** PROBLEM TO SOLVE **
Copy every record below exactly as it appears.

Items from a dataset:
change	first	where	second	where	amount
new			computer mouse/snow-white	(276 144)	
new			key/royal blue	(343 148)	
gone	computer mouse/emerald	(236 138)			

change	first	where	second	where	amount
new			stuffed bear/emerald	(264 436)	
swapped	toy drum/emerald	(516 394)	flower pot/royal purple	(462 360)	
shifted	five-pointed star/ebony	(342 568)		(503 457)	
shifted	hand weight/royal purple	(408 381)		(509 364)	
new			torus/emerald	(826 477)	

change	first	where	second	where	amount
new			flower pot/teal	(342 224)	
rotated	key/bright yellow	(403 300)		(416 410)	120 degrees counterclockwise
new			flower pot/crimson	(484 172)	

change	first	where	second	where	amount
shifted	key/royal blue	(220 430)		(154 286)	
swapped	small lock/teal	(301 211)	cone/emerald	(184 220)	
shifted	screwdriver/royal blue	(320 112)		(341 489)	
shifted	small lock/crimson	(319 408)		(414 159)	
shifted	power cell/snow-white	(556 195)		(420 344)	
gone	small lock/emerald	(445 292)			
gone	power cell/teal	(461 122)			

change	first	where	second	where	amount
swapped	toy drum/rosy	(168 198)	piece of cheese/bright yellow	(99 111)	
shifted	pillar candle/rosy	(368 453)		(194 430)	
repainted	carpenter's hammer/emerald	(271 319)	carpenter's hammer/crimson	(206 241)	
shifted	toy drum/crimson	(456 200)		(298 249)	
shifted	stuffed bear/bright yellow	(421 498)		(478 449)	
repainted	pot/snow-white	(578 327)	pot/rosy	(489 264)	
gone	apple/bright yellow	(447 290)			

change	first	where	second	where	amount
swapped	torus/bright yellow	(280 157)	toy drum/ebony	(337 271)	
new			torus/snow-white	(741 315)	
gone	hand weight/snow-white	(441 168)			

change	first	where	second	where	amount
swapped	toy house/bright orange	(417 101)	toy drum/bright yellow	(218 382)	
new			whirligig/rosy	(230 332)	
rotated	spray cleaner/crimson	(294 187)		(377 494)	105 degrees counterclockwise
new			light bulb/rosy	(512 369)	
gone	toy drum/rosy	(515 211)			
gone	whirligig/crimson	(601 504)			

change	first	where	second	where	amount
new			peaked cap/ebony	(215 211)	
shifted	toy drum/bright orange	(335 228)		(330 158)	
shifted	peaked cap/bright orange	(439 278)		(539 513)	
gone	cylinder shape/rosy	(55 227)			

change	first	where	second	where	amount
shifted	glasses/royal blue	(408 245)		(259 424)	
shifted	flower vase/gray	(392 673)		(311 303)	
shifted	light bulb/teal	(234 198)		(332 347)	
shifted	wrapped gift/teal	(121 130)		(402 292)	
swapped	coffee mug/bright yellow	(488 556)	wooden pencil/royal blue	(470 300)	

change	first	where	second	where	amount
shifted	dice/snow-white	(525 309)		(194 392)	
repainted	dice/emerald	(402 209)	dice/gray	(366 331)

** FINAL ANSWER **
change	first	where	second	where	amount
new			computer mouse/snow-white	(276 144)	
new			key/royal blue	(343 148)	
gone	computer mouse/emerald	(236 138)			

change	first	where	second	where	amount
new			stuffed bear/emerald	(264 436)	
swapped	toy drum/emerald	(516 394)	flower pot/royal purple	(462 360)	
shifted	five-pointed star/ebony	(342 568)		(503 457)	
shifted	hand weight/royal purple	(408 381)		(509 364)	
new			torus/emerald	(826 477)	

change	first	where	second	where	amount
new			flower pot/teal	(342 224)	
rotated	key/bright yellow	(403 300)		(416 410)	120 degrees counterclockwise
new			flower pot/crimson	(484 172)	

change	first	where	second	where	amount
shifted	key/royal blue	(220 430)		(154 286)	
swapped	small lock/teal	(301 211)	cone/emerald	(184 220)	
shifted	screwdriver/royal blue	(320 112)		(341 489)	
shifted	small lock/crimson	(319 408)		(414 159)	
shifted	power cell/snow-white	(556 195)		(420 344)	
gone	small lock/emerald	(445 292)			
gone	power cell/teal	(461 122)			

change	first	where	second	where	amount
swapped	toy drum/rosy	(168 198)	piece of cheese/bright yellow	(99 111)	
shifted	pillar candle/rosy	(368 453)		(194 430)	
repainted	carpenter's hammer/emerald	(271 319)	carpenter's hammer/crimson	(206 241)	
shifted	toy drum/crimson	(456 200)		(298 249)	
shifted	stuffed bear/bright yellow	(421 498)		(478 449)	
repainted	pot/snow-white	(578 327)	pot/rosy	(489 264)	
gone	apple/bright yellow	(447 290)			

change	first	where	second	where	amount
swapped	torus/bright yellow	(280 157)	toy drum/ebony	(337 271)	
new			torus/snow-white	(741 315)	
gone	hand weight/snow-white	(441 168)			

change	first	where	second	where	amount
swapped	toy house/bright orange	(417 101)	toy drum/bright yellow	(218 382)	
new			whirligig/rosy	(230 332)	
rotated	spray cleaner/crimson	(294 187)		(377 494)	105 degrees counterclockwise
new			light bulb/rosy	(512 369)	
gone	toy drum/rosy	(515 211)			
gone	whirligig/crimson	(601 504)			

change	first	where	second	where	amount
new			peaked cap/ebony	(215 211)	
shifted	toy drum/bright orange	(335 228)		(330 158)	
shifted	peaked cap/bright orange	(439 278)		(539 513)	
gone	cylinder shape/rosy	(55 227)			

change	first	where	second	where	amount
shifted	glasses/royal blue	(408 245)		(259 424)	
shifted	flower vase/gray	(392 673)		(311 303)	
shifted	light bulb/teal	(234 198)		(332 347)	
shifted	wrapped gift/teal	(121 130)		(402 292)	
swapped	coffee mug/bright yellow	(488 556)	wooden pencil/royal blue	(470 300)	

change	first	where	second	where	amount
shifted	dice/snow-white	(525 309)		(194 392)	
repainted	dice/emerald	(402 209)	dice/gray	(366 331)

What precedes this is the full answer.